### What you have to do
Output only the lines that run from the line holding "R6: 680 (NET8, NET28) -> 910 (NET8, NET28)" to the end of the entries, both ends included, and skip the pictures.

*** Material for this task Section Begins ***

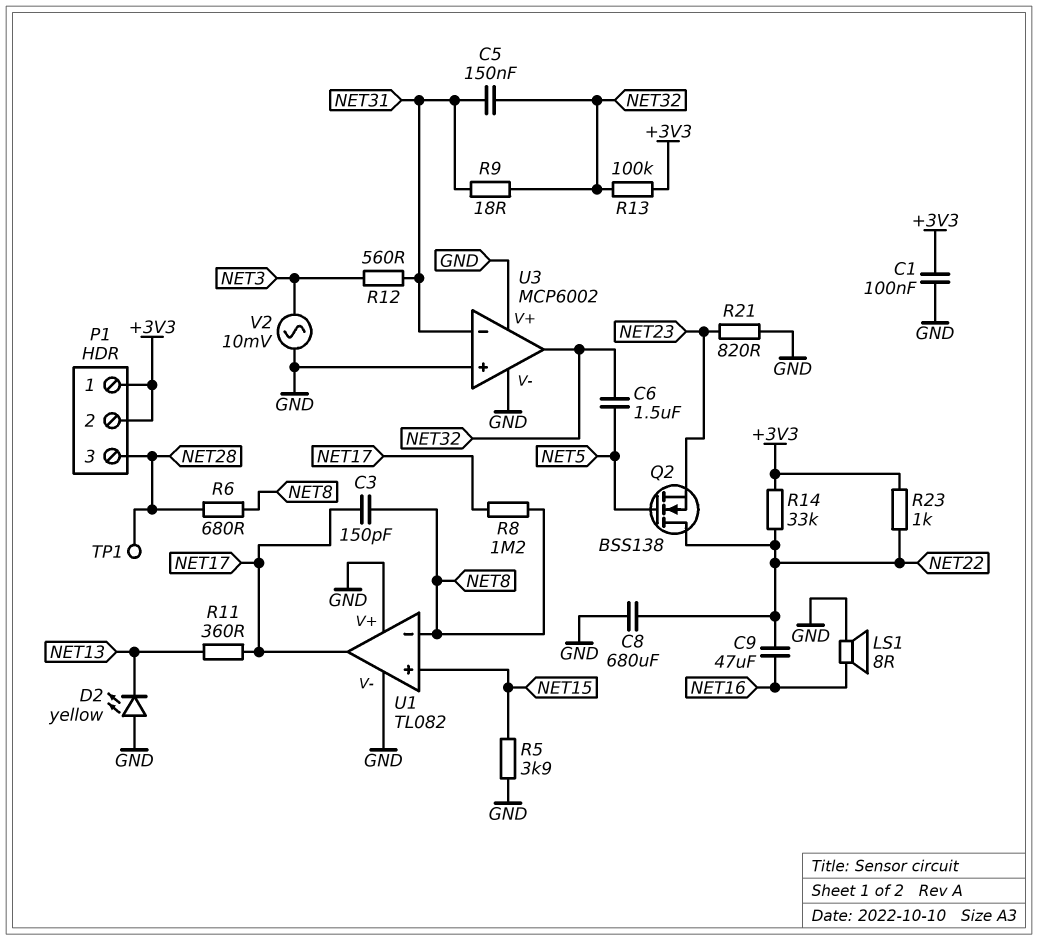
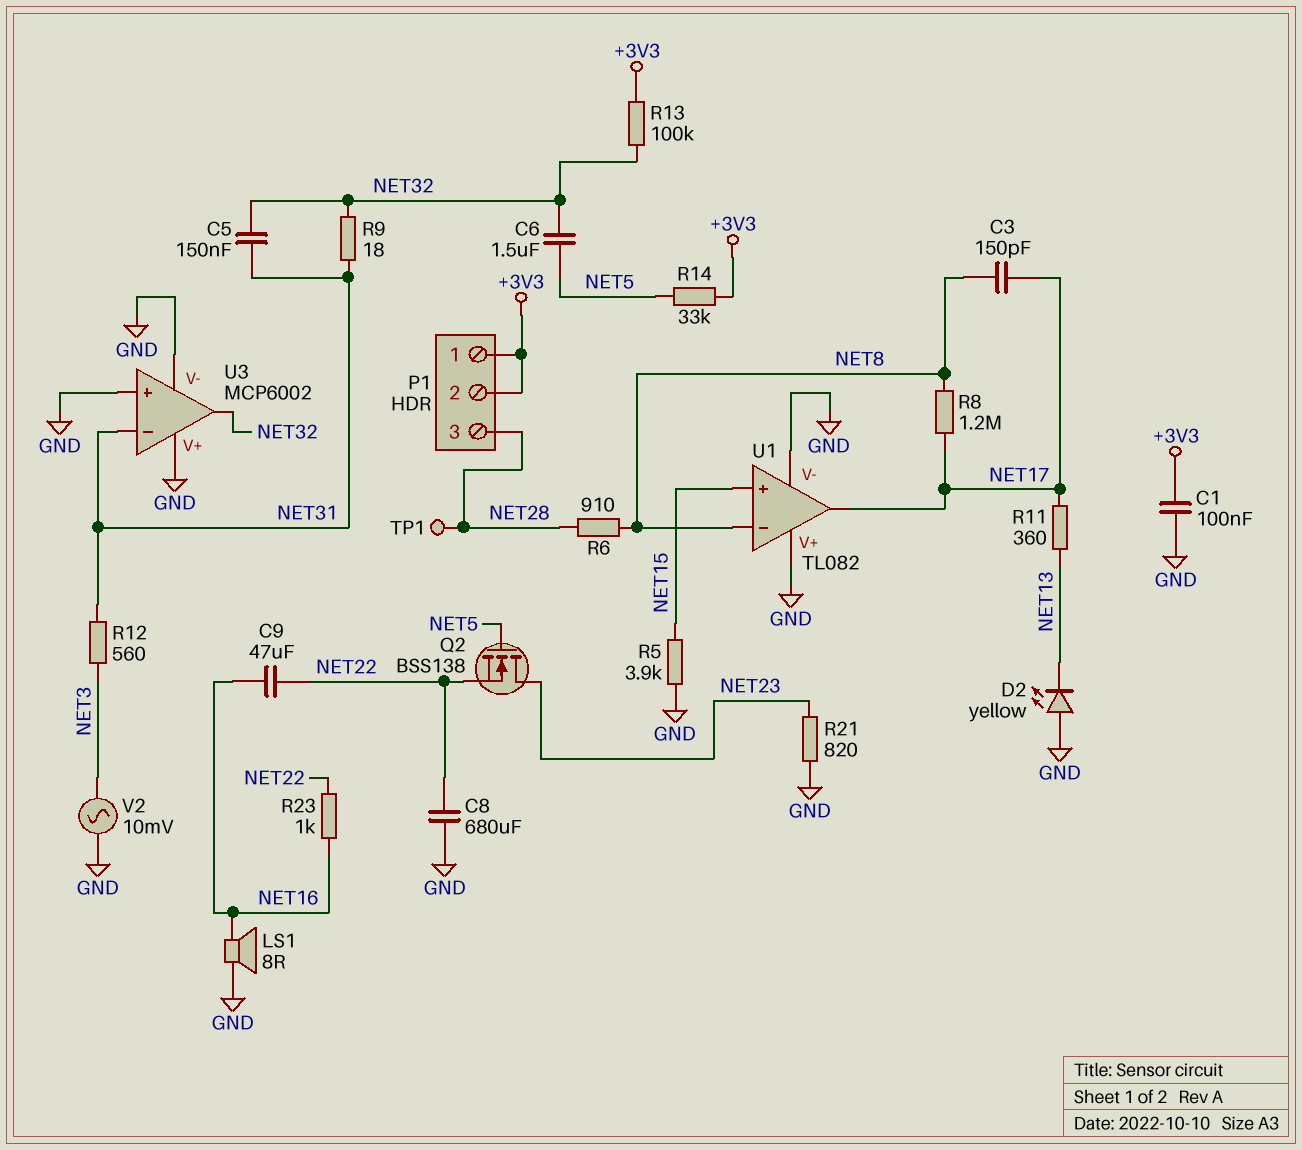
Q2: NMOS BSS138 (G NET5, D NET22, S NET23) -> NMOS BSS138 (G NET5, D NET23, S NET22)
R6: 680 (NET8, NET28) -> 910 (NET8, NET28)
R14: 33k (+3V3, NET22) -> 33k (+3V3, NET5)
R23: 1k (+3V3, NET22) -> 1k (NET16, NET22)

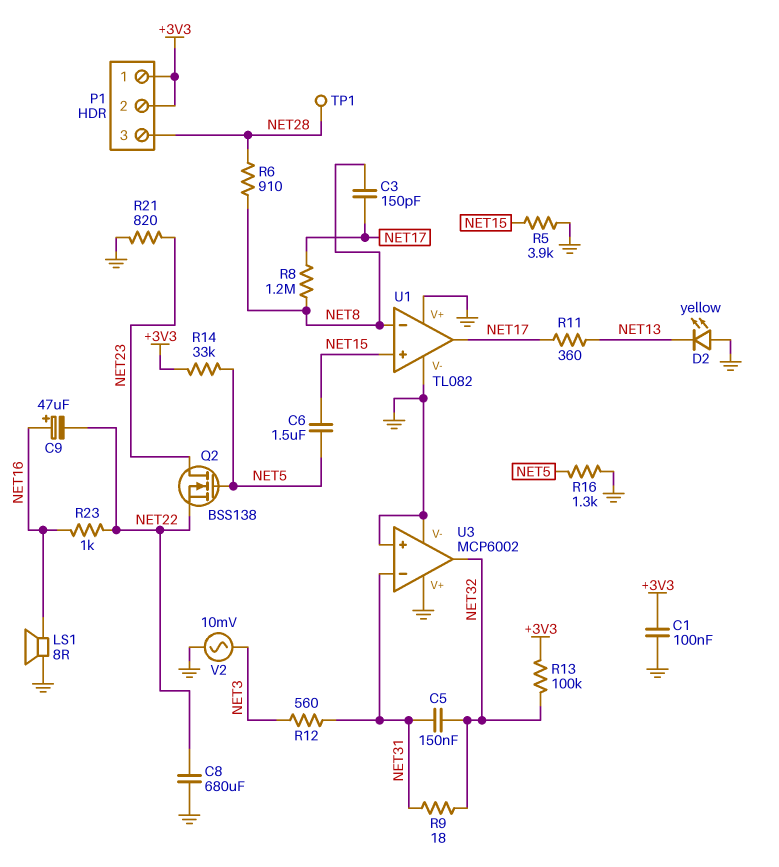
C6: 1.5uF (NET5, NET32) -> 1.5uF (NET5, NET15)
C9: 47uF (NET16, NET22) -> 47uF (plus NET16, minus NET22)
R16: none -> 1.3k (GND, NET5)

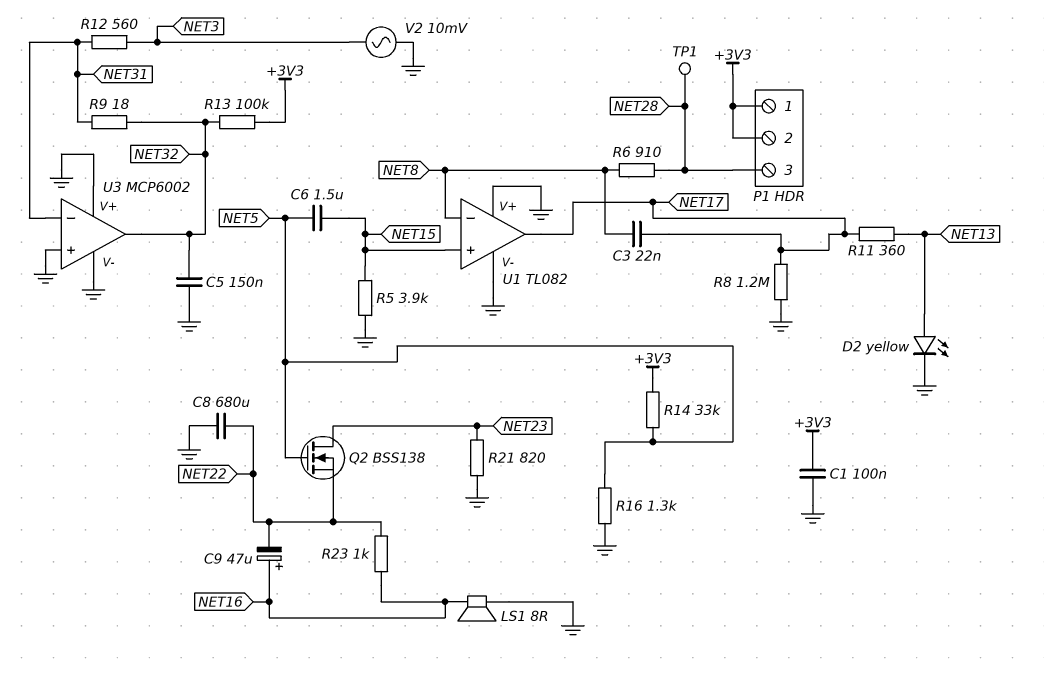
C3: 150pF (NET8, NET17) -> 22nF (NET8, NET17)
C5: 150nF (NET31, NET32) -> 150nF (GND, NET32)
D2: LED yellow (A GND, K NET13) -> LED yellow (A NET13, K GND)
R8: 1.2M (NET8, NET17) -> 1.2M (GND, NET17)

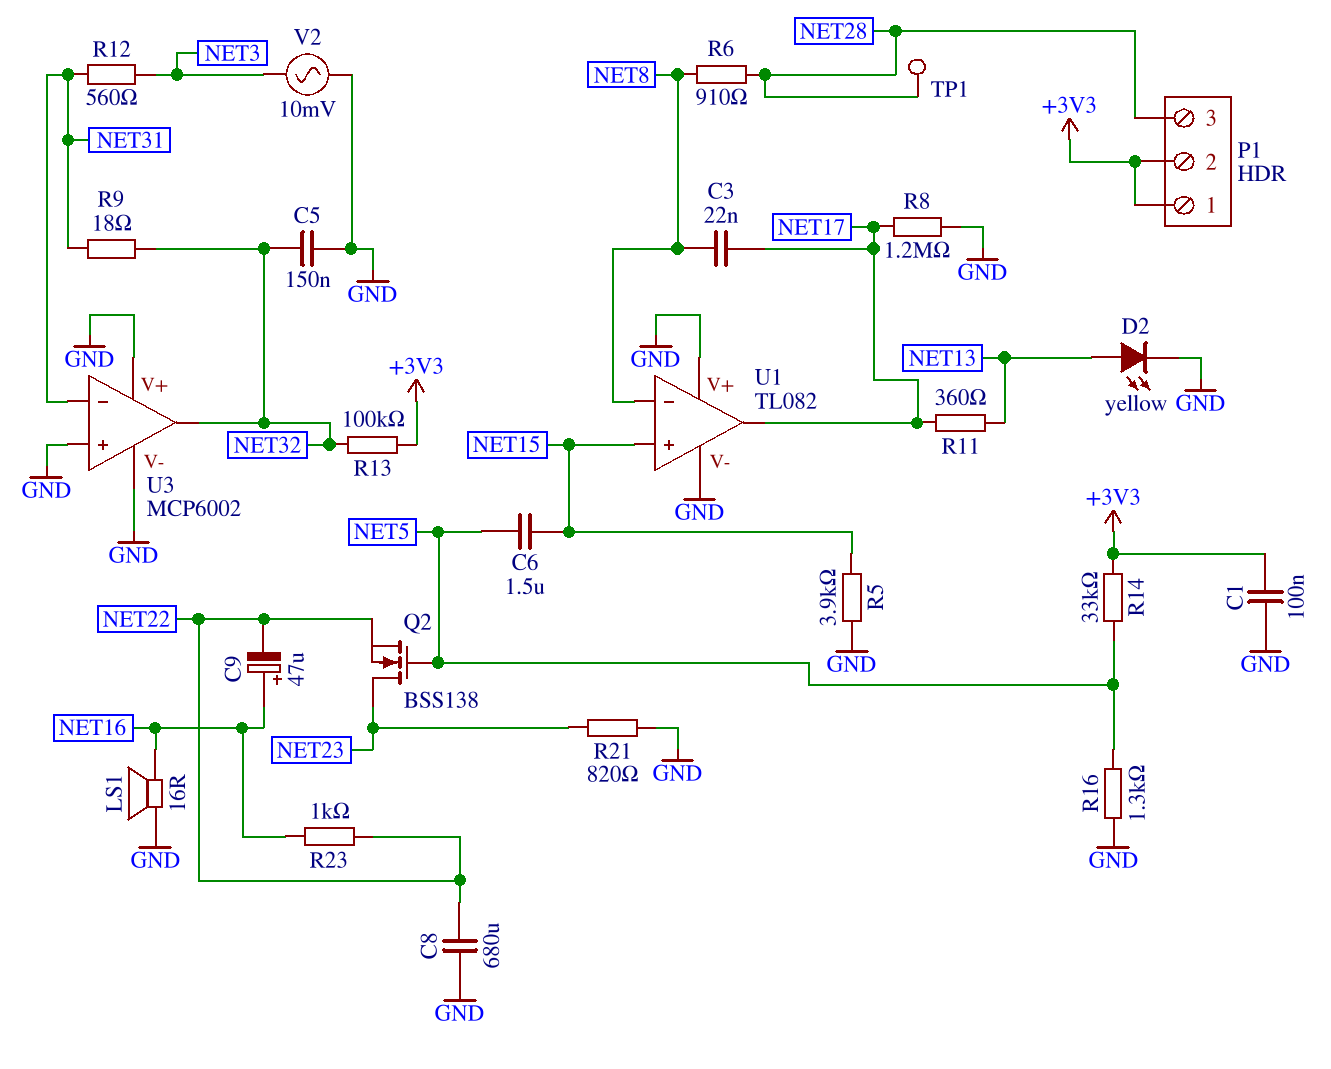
LS1: speaker 8R (GND, NET16) -> speaker 16R (GND, NET16)

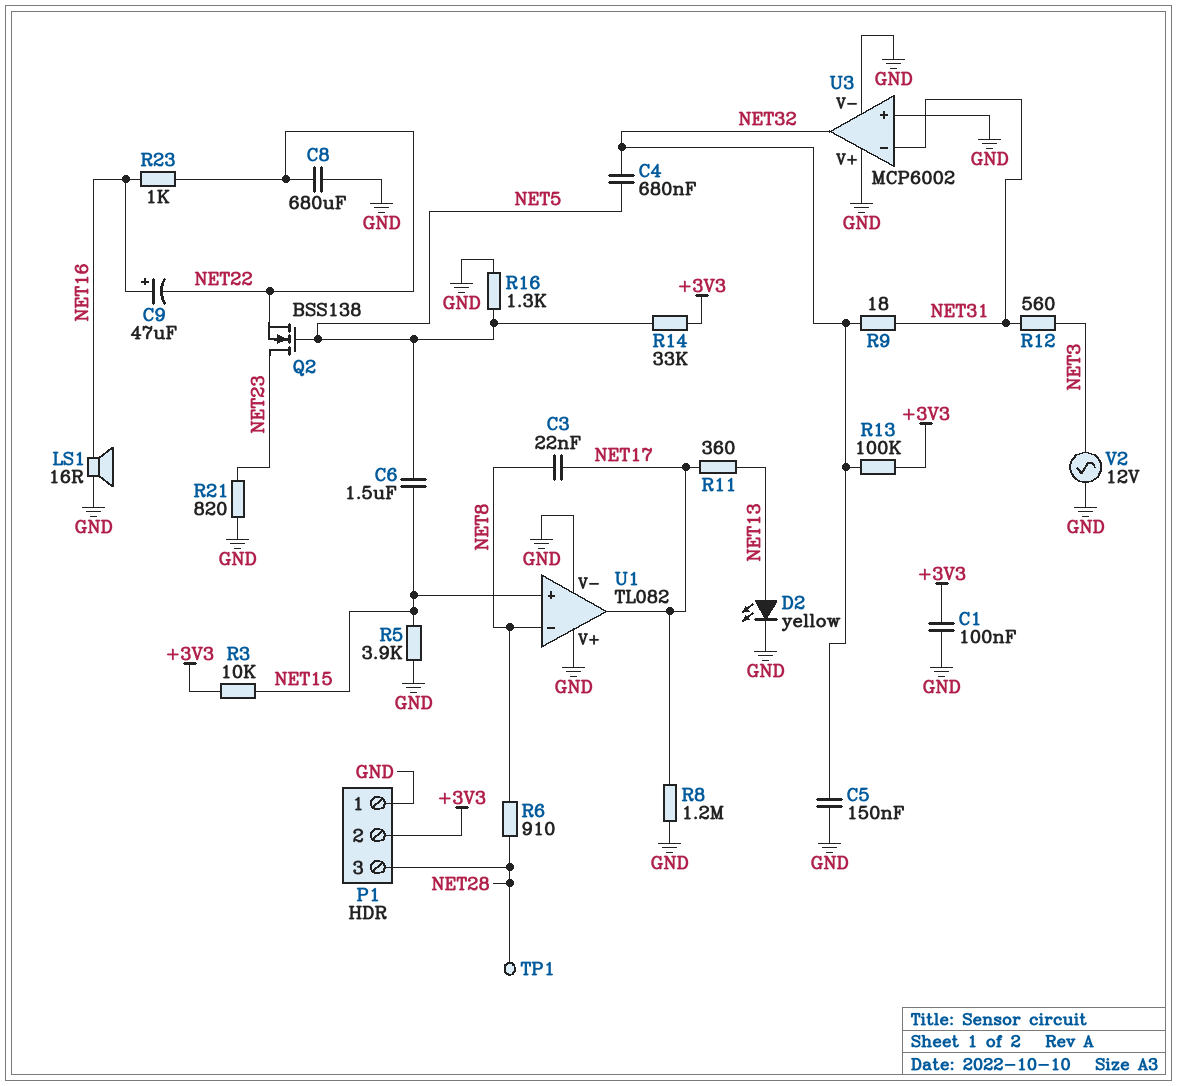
C4: none -> 680nF (NET5, NET32)
P1 pin 1: +3V3 -> GND
R3: none -> 10k (+3V3, NET15)
V2: AC 10mV (GND, NET3) -> AC 12V (GND, NET3)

*** Material for this task Section Ends ***

### Task solution
R6: 680 (NET8, NET28) -> 910 (NET8, NET28)
R14: 33k (+3V3, NET22) -> 33k (+3V3, NET5)
R23: 1k (+3V3, NET22) -> 1k (NET16, NET22)

C6: 1.5uF (NET5, NET32) -> 1.5uF (NET5, NET15)
C9: 47uF (NET16, NET22) -> 47uF (plus NET16, minus NET22)
R16: none -> 1.3k (GND, NET5)

C3: 150pF (NET8, NET17) -> 22nF (NET8, NET17)
C5: 150nF (NET31, NET32) -> 150nF (GND, NET32)
D2: LED yellow (A GND, K NET13) -> LED yellow (A NET13, K GND)
R8: 1.2M (NET8, NET17) -> 1.2M (GND, NET17)

LS1: speaker 8R (GND, NET16) -> speaker 16R (GND, NET16)

C4: none -> 680nF (NET5, NET32)
P1 pin 1: +3V3 -> GND
R3: none -> 10k (+3V3, NET15)
V2: AC 10mV (GND, NET3) -> AC 12V (GND, NET3)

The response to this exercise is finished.